• [Source data]:
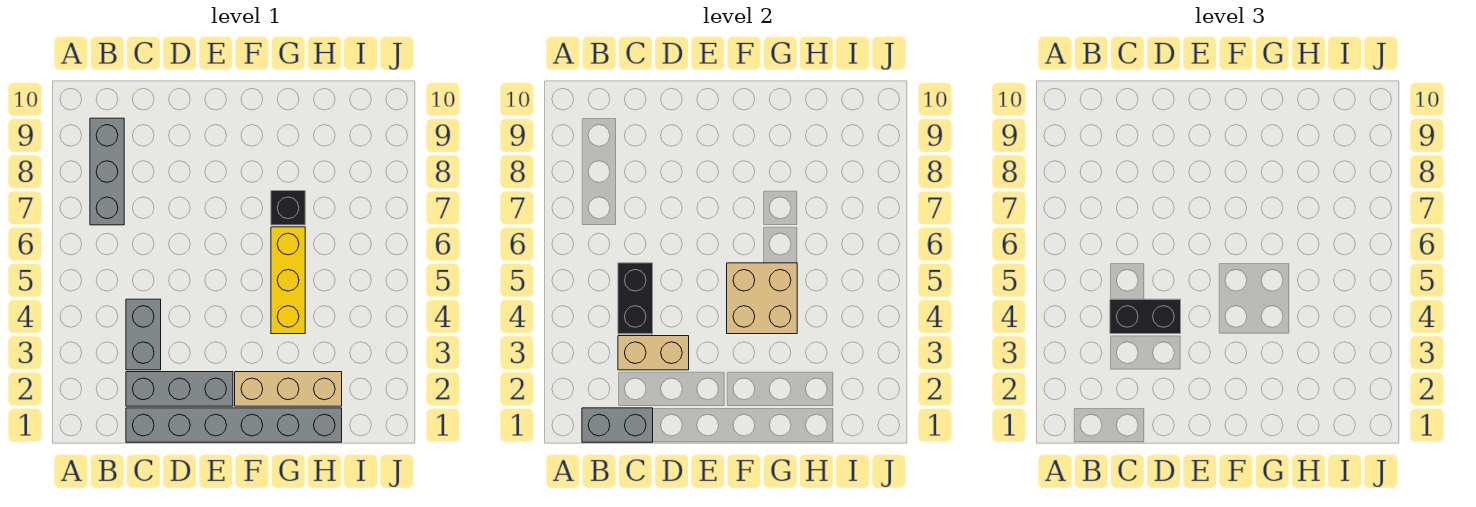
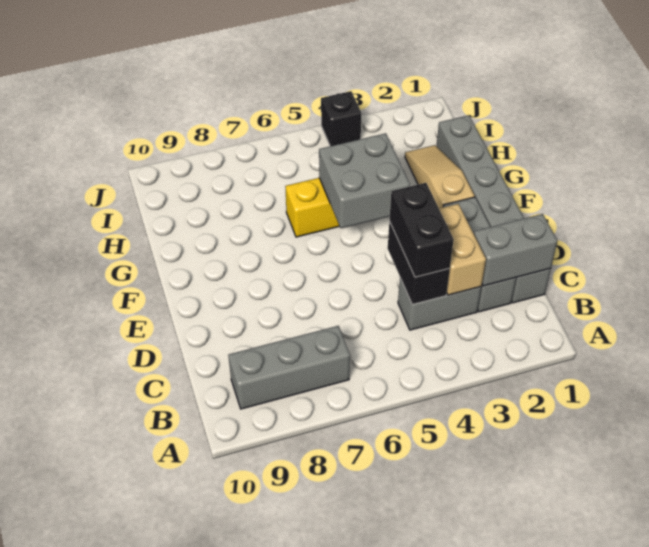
grey brick B1:C1 level 2 -> grey brick C1:C2 level 2
black brick C4:C5 level 2 -> black brick C4:D4 level 2
tan brick F2:H2 level 1 -> tan slope F2:H2 level 1 top F
tan brick F4:G5 level 2 -> grey brick F4:G5 level 2
black brick G7 level 1 -> black brick J4 level 1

• [Instructions to follow]: Return all the data exactly, pictures omitted.

• [Expected answer]:
grey brick B1:C1 level 2 -> grey brick C1:C2 level 2
black brick C4:C5 level 2 -> black brick C4:D4 level 2
tan brick F2:H2 level 1 -> tan slope F2:H2 level 1 top F
tan brick F4:G5 level 2 -> grey brick F4:G5 level 2
black brick G7 level 1 -> black brick J4 level 1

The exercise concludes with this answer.